Data section start

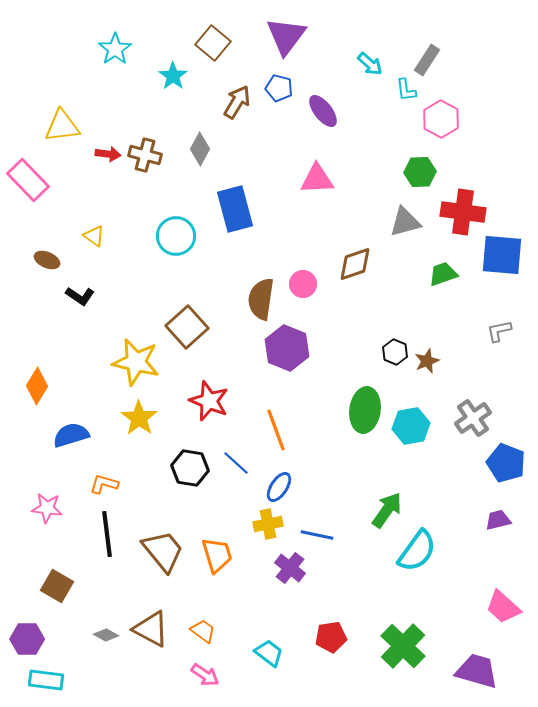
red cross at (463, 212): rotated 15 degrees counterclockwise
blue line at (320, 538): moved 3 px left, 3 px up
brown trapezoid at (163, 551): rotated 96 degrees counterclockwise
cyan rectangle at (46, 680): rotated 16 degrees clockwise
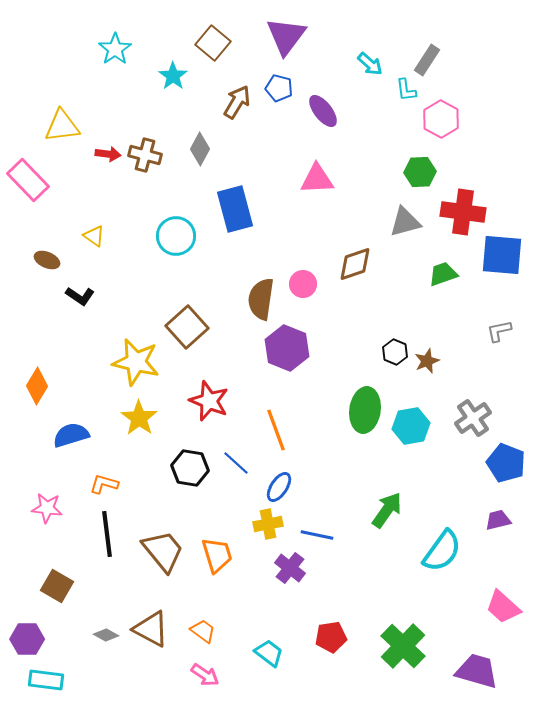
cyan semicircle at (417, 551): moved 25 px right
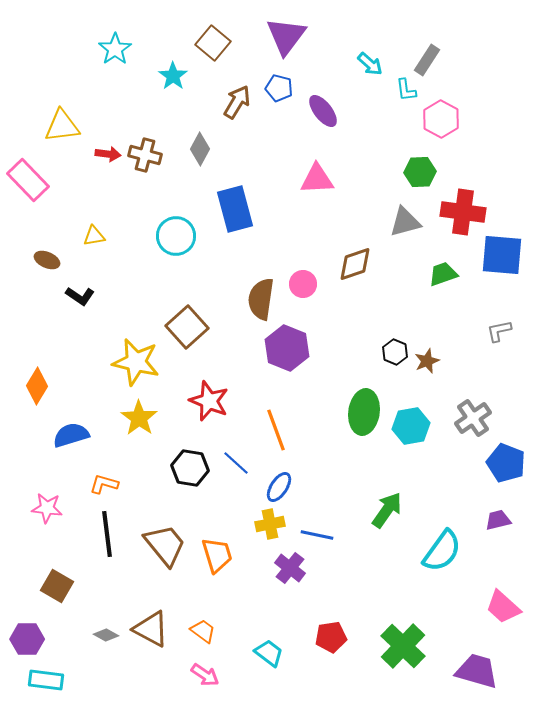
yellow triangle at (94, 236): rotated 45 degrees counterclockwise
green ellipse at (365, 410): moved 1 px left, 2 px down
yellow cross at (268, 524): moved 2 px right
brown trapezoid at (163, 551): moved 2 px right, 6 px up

Data section end

• The problem
Rewrite the lines of the material as a numbered list with no blank lines, leaving out the pictures.

• Exercise solution
1. red cross at (463, 212): rotated 15 degrees counterclockwise
2. blue line at (320, 538): moved 3 px left, 3 px up
3. brown trapezoid at (163, 551): rotated 96 degrees counterclockwise
4. cyan rectangle at (46, 680): rotated 16 degrees clockwise
5. cyan semicircle at (417, 551): moved 25 px right
6. yellow triangle at (94, 236): rotated 45 degrees counterclockwise
7. green ellipse at (365, 410): moved 1 px left, 2 px down
8. yellow cross at (268, 524): moved 2 px right
9. brown trapezoid at (163, 551): moved 2 px right, 6 px up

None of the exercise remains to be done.